Excerpted records Block Start

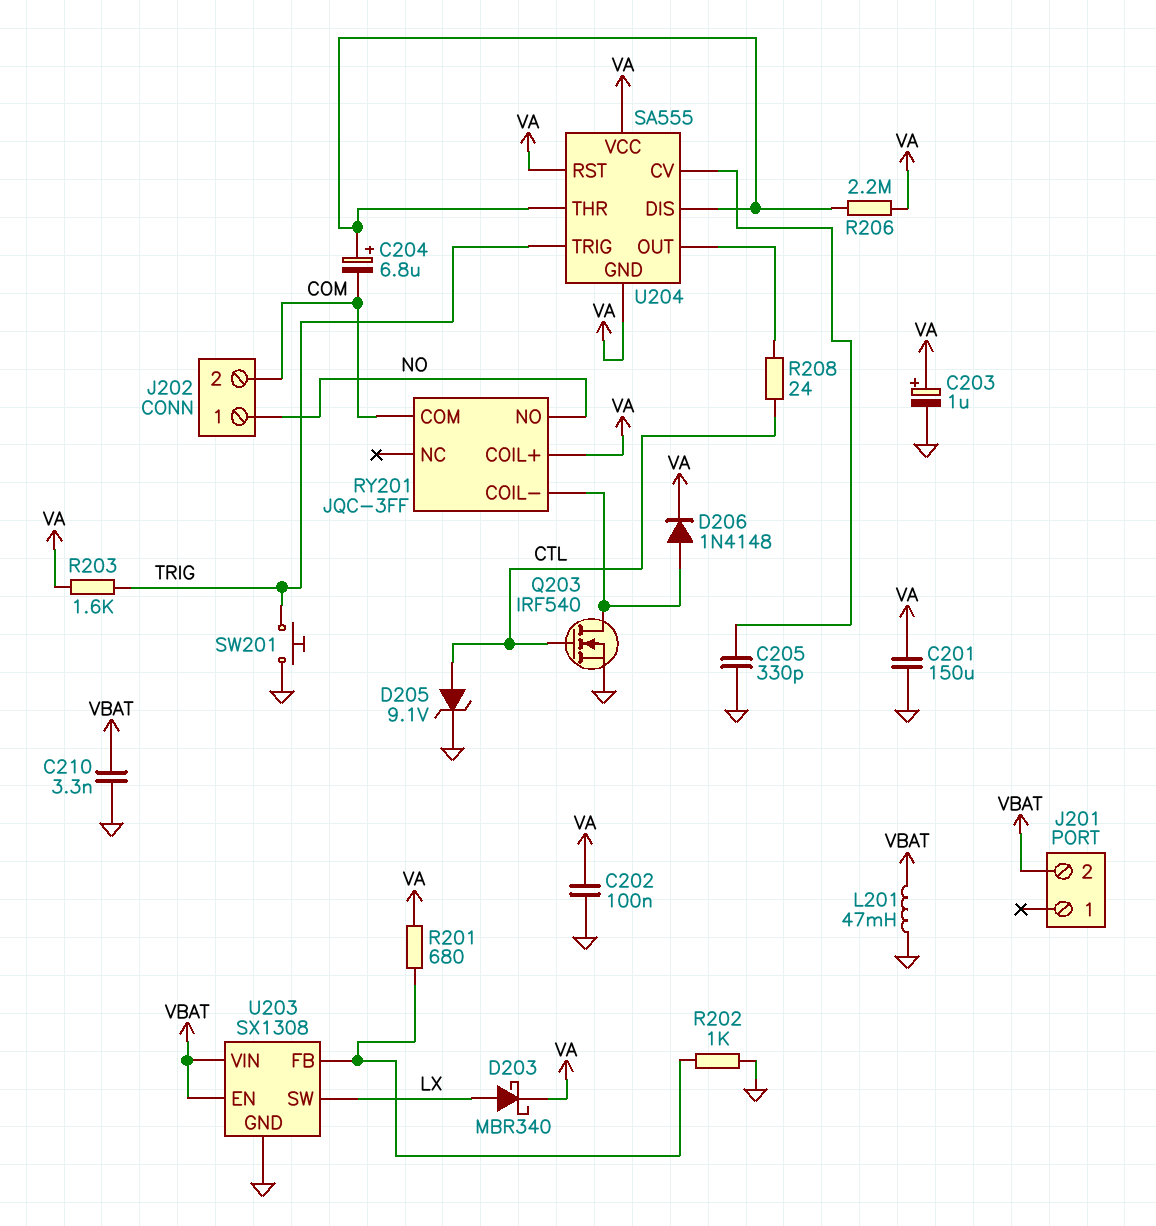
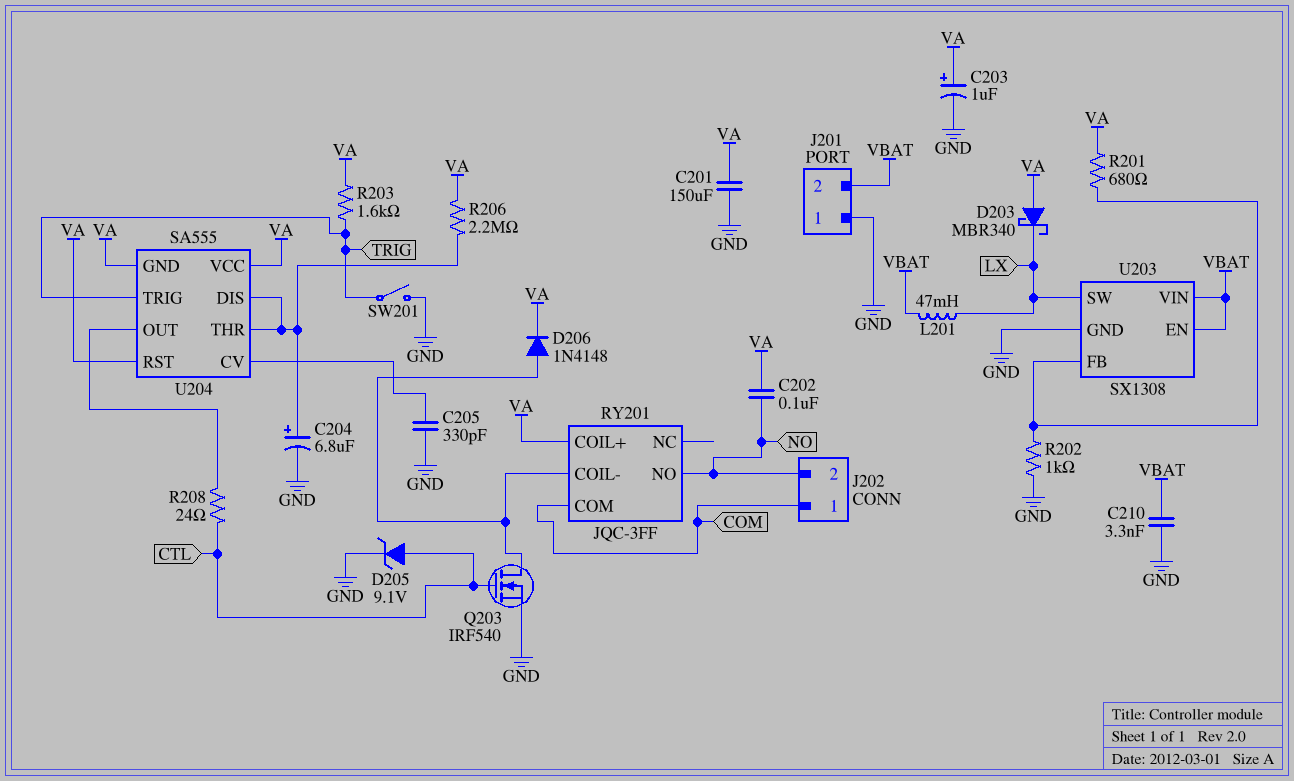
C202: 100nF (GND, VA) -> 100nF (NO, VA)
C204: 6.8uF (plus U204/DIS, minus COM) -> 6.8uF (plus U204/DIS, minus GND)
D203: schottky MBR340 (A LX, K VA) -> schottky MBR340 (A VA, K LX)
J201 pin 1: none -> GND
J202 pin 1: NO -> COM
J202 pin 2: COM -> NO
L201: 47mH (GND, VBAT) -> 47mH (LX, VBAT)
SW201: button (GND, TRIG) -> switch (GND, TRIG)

Excerpted records Block End

→ **Exercise directions**:
Please retype the records above exactly, leaving every image out.

→ **Answer**:
C202: 100nF (GND, VA) -> 100nF (NO, VA)
C204: 6.8uF (plus U204/DIS, minus COM) -> 6.8uF (plus U204/DIS, minus GND)
D203: schottky MBR340 (A LX, K VA) -> schottky MBR340 (A VA, K LX)
J201 pin 1: none -> GND
J202 pin 1: NO -> COM
J202 pin 2: COM -> NO
L201: 47mH (GND, VBAT) -> 47mH (LX, VBAT)
SW201: button (GND, TRIG) -> switch (GND, TRIG)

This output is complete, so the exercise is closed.